INPUT FOR THIS TASK>
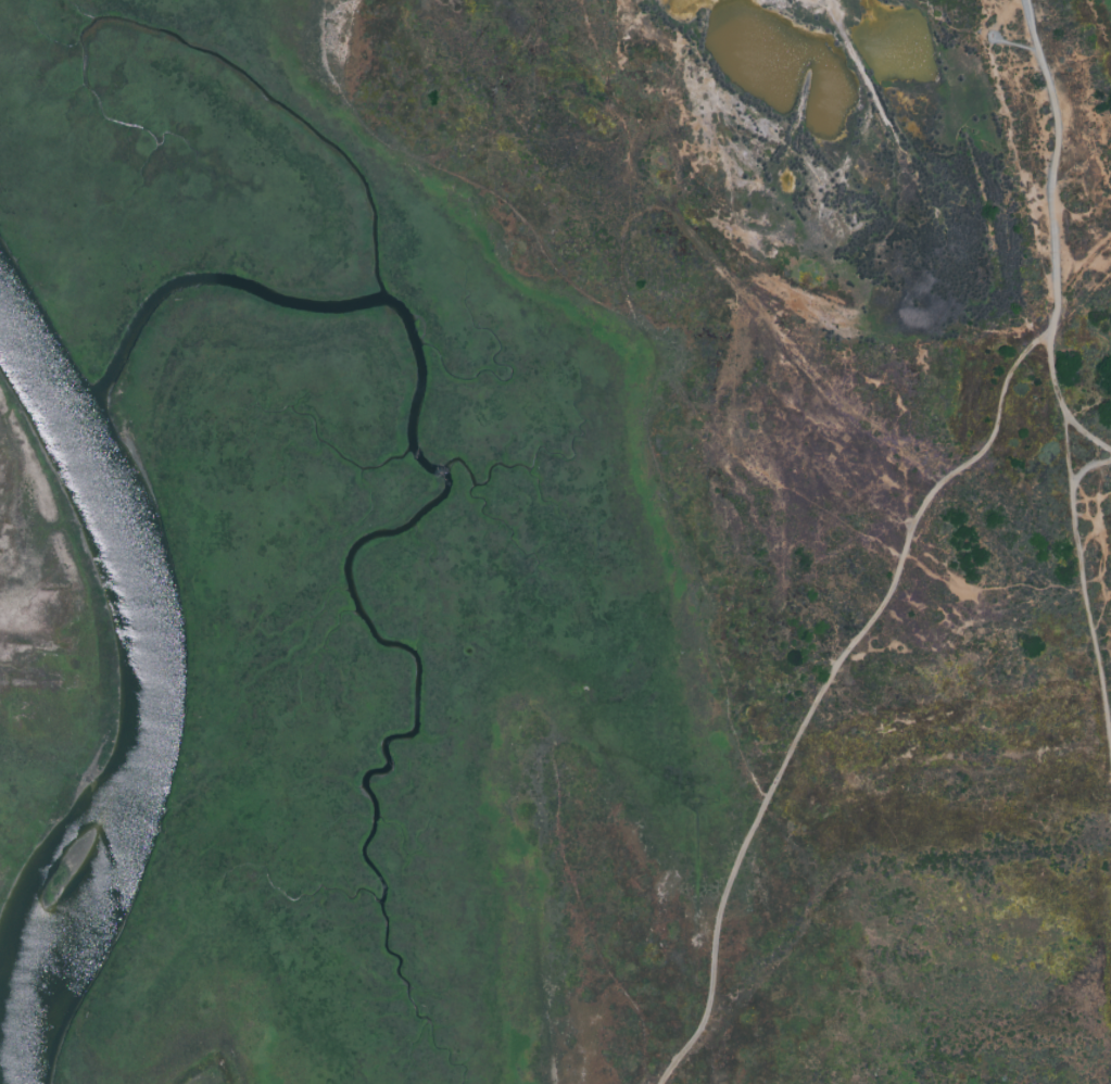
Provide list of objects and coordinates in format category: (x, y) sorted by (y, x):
road: (1052, 210)
road: (1086, 438)
road: (1068, 452)
road: (1090, 468)
road: (1089, 608)
road: (829, 691)
river: (152, 698)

INSTRUCTION> Transcribe all of the records above exactly; no image should appear in what you write.

WRITTEN RESPONSE>
Provide list of objects and coordinates in format category: (x, y) sorted by (y, x):
road: (1052, 210)
road: (1086, 438)
road: (1068, 452)
road: (1090, 468)
road: (1089, 608)
road: (829, 691)
river: (152, 698)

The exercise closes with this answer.